* **THE PROBLEM**: Of the lines below, write out exactly those from the line with "U3 pin V+: VS -> GND" through the line with "U201 pin OUT: none -> BUF", both included, and skip the rest.

[Version difference data]
'''
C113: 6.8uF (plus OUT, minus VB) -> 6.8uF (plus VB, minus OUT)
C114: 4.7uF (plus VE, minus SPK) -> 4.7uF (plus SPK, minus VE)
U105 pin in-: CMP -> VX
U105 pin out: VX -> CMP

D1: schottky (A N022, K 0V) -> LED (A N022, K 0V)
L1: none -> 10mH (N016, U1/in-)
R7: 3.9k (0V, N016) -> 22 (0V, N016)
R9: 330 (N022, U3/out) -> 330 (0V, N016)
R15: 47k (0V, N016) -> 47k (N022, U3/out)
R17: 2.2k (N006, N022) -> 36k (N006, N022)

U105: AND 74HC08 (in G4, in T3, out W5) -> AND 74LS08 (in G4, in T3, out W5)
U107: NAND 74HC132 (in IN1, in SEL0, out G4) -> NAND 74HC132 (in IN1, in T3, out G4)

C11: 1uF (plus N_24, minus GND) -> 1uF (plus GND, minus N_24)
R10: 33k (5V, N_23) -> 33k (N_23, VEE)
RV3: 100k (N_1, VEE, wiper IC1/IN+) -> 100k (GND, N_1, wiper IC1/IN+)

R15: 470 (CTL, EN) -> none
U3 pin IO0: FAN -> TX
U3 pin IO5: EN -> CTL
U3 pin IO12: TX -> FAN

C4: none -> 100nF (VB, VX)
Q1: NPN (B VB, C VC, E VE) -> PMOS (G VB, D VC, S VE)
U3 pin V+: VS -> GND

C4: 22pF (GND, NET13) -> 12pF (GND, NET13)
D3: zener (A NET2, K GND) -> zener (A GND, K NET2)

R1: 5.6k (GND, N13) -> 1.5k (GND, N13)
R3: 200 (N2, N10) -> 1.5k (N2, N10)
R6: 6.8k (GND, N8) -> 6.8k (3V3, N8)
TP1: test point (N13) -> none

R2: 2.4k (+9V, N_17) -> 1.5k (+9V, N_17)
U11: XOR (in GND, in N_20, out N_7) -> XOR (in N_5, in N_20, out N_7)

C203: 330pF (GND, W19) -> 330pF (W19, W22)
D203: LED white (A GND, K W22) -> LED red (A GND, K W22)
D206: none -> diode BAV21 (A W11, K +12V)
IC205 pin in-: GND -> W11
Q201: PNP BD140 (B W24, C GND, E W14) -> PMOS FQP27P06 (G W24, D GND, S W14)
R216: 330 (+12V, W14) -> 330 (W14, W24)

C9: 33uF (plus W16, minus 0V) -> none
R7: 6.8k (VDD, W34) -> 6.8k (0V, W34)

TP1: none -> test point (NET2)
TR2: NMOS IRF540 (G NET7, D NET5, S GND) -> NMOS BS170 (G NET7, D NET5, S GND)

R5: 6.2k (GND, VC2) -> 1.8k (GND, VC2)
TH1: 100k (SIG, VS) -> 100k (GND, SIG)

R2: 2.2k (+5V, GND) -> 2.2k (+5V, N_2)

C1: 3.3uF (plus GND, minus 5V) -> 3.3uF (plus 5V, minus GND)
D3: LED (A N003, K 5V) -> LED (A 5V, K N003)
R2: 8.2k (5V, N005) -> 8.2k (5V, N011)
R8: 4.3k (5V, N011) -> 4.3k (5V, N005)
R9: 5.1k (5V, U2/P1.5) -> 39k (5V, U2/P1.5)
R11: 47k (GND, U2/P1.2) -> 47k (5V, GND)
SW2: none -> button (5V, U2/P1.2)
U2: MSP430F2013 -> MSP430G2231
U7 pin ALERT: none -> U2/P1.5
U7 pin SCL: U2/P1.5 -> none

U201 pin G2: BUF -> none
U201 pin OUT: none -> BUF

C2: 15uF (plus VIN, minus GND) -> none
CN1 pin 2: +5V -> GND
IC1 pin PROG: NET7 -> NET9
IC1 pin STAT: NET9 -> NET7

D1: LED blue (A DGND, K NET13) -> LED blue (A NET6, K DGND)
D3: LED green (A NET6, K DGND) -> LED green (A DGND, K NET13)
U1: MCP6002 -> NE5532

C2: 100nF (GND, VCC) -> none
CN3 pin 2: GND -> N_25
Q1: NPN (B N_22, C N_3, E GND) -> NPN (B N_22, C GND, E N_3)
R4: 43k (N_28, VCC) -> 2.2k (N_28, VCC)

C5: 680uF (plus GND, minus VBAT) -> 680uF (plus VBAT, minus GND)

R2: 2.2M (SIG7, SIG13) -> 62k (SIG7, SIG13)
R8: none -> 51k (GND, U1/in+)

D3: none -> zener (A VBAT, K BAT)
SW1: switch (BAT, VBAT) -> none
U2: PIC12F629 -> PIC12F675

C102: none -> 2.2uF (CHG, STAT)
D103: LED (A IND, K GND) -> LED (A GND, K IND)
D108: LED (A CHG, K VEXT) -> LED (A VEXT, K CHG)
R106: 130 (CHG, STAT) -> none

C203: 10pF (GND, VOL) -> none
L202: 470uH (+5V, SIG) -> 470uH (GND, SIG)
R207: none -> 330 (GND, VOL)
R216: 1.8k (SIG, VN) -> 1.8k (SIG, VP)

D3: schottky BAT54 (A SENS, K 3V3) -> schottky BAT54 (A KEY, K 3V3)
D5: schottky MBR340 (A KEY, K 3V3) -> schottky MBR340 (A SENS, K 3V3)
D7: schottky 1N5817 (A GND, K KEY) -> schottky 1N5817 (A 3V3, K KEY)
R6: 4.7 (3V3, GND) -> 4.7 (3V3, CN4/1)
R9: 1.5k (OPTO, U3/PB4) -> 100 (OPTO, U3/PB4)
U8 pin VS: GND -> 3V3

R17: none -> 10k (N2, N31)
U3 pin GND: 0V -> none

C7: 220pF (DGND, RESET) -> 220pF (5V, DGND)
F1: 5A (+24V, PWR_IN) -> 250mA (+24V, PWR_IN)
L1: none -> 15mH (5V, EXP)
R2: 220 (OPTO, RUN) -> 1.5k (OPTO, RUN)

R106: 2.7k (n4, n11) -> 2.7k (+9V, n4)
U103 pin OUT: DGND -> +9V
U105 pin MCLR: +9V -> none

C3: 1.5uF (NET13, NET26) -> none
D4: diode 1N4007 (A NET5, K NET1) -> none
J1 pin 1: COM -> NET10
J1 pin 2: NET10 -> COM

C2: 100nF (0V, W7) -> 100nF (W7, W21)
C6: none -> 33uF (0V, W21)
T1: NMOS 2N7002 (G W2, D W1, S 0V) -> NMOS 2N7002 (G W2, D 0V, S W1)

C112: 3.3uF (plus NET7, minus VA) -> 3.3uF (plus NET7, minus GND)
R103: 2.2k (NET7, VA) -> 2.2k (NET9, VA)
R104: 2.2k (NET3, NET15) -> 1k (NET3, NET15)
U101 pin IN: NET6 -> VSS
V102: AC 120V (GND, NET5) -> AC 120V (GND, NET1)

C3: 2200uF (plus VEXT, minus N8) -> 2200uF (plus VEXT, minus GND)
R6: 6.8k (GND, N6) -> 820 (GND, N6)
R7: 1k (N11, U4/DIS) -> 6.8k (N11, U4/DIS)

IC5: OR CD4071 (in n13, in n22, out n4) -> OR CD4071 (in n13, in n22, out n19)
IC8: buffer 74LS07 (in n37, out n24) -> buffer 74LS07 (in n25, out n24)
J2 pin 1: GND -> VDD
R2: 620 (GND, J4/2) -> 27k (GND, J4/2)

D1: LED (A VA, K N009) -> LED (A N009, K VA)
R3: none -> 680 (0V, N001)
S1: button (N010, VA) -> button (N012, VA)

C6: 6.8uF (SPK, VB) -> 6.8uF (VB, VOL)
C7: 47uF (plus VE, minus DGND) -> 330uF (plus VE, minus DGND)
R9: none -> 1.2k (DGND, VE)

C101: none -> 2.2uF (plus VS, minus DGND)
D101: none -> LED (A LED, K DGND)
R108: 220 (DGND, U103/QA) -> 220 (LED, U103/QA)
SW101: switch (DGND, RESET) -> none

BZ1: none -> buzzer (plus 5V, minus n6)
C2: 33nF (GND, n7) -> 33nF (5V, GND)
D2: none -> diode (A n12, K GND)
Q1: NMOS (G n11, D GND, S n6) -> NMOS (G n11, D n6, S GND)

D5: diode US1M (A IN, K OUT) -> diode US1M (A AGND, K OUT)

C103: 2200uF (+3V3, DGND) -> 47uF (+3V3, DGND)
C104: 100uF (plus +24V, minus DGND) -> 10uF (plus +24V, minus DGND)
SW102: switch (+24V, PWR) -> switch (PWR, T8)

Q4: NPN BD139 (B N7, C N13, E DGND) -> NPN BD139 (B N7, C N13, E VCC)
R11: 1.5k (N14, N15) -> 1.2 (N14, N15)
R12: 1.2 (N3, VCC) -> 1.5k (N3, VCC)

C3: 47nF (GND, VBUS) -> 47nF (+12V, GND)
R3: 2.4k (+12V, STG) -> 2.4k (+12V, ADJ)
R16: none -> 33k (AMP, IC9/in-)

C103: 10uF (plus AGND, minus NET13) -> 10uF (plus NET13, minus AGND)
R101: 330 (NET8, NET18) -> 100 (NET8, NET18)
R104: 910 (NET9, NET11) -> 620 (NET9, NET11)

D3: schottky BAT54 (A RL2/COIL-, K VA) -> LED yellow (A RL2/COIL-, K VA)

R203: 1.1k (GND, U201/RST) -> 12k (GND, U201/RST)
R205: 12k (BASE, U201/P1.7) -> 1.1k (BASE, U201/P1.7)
'''
* **COMPLETED EXERCISE**:
U3 pin V+: VS -> GND

C4: 22pF (GND, NET13) -> 12pF (GND, NET13)
D3: zener (A NET2, K GND) -> zener (A GND, K NET2)

R1: 5.6k (GND, N13) -> 1.5k (GND, N13)
R3: 200 (N2, N10) -> 1.5k (N2, N10)
R6: 6.8k (GND, N8) -> 6.8k (3V3, N8)
TP1: test point (N13) -> none

R2: 2.4k (+9V, N_17) -> 1.5k (+9V, N_17)
U11: XOR (in GND, in N_20, out N_7) -> XOR (in N_5, in N_20, out N_7)

C203: 330pF (GND, W19) -> 330pF (W19, W22)
D203: LED white (A GND, K W22) -> LED red (A GND, K W22)
D206: none -> diode BAV21 (A W11, K +12V)
IC205 pin in-: GND -> W11
Q201: PNP BD140 (B W24, C GND, E W14) -> PMOS FQP27P06 (G W24, D GND, S W14)
R216: 330 (+12V, W14) -> 330 (W14, W24)

C9: 33uF (plus W16, minus 0V) -> none
R7: 6.8k (VDD, W34) -> 6.8k (0V, W34)

TP1: none -> test point (NET2)
TR2: NMOS IRF540 (G NET7, D NET5, S GND) -> NMOS BS170 (G NET7, D NET5, S GND)

R5: 6.2k (GND, VC2) -> 1.8k (GND, VC2)
TH1: 100k (SIG, VS) -> 100k (GND, SIG)

R2: 2.2k (+5V, GND) -> 2.2k (+5V, N_2)

C1: 3.3uF (plus GND, minus 5V) -> 3.3uF (plus 5V, minus GND)
D3: LED (A N003, K 5V) -> LED (A 5V, K N003)
R2: 8.2k (5V, N005) -> 8.2k (5V, N011)
R8: 4.3k (5V, N011) -> 4.3k (5V, N005)
R9: 5.1k (5V, U2/P1.5) -> 39k (5V, U2/P1.5)
R11: 47k (GND, U2/P1.2) -> 47k (5V, GND)
SW2: none -> button (5V, U2/P1.2)
U2: MSP430F2013 -> MSP430G2231
U7 pin ALERT: none -> U2/P1.5
U7 pin SCL: U2/P1.5 -> none

U201 pin G2: BUF -> none
U201 pin OUT: none -> BUF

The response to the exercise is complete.